How to complete this task: Copy the listing exactly, images excluded.

Dataset excerpt:

————

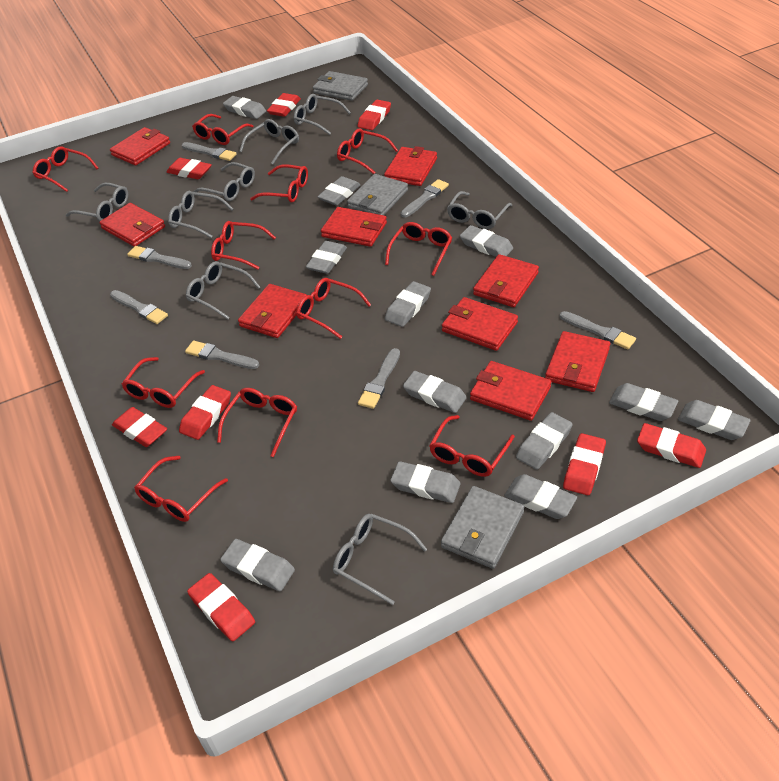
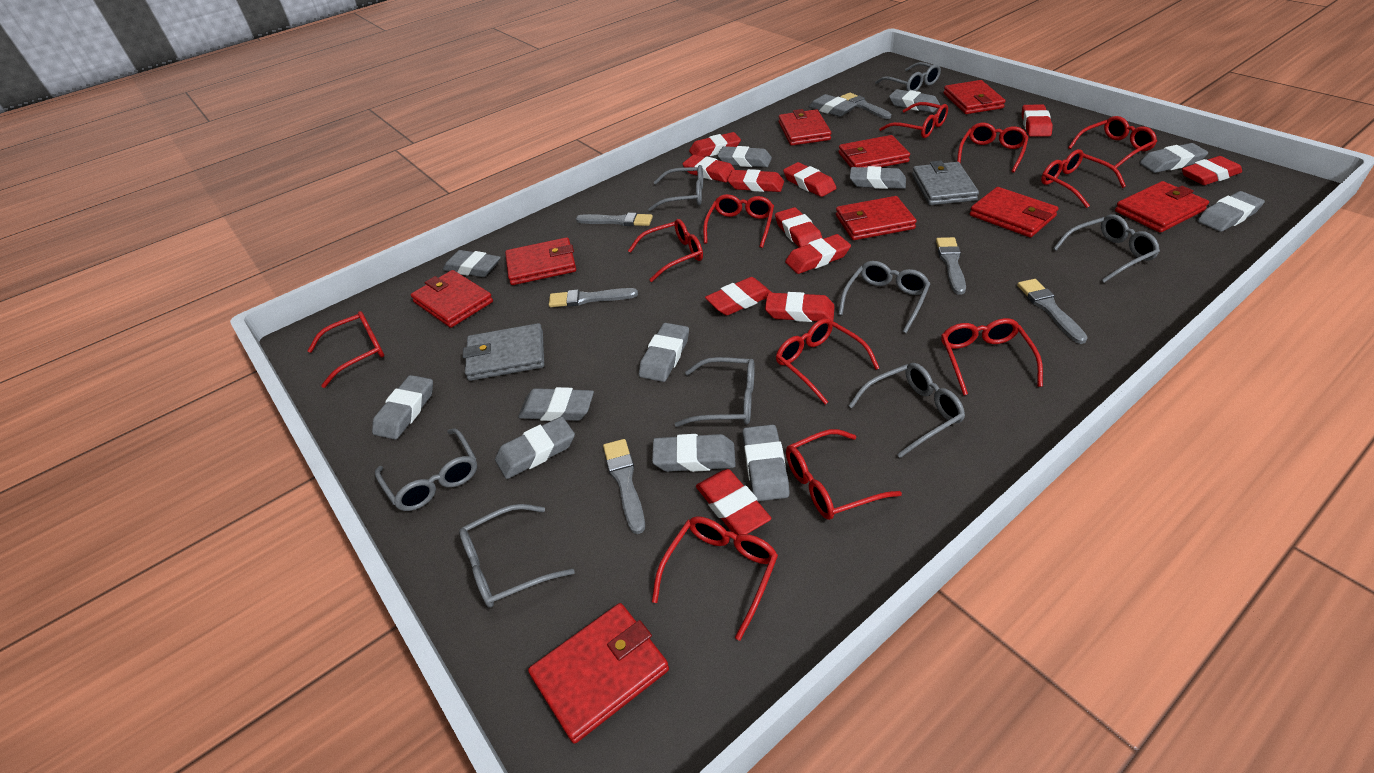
grey brush: 7 -> 6
grey eraser: 12 -> 13
grey wallet: 3 -> 2
red eraser: 8 -> 11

————

Response to the task:
grey brush: 7 -> 6
grey eraser: 12 -> 13
grey wallet: 3 -> 2
red eraser: 8 -> 11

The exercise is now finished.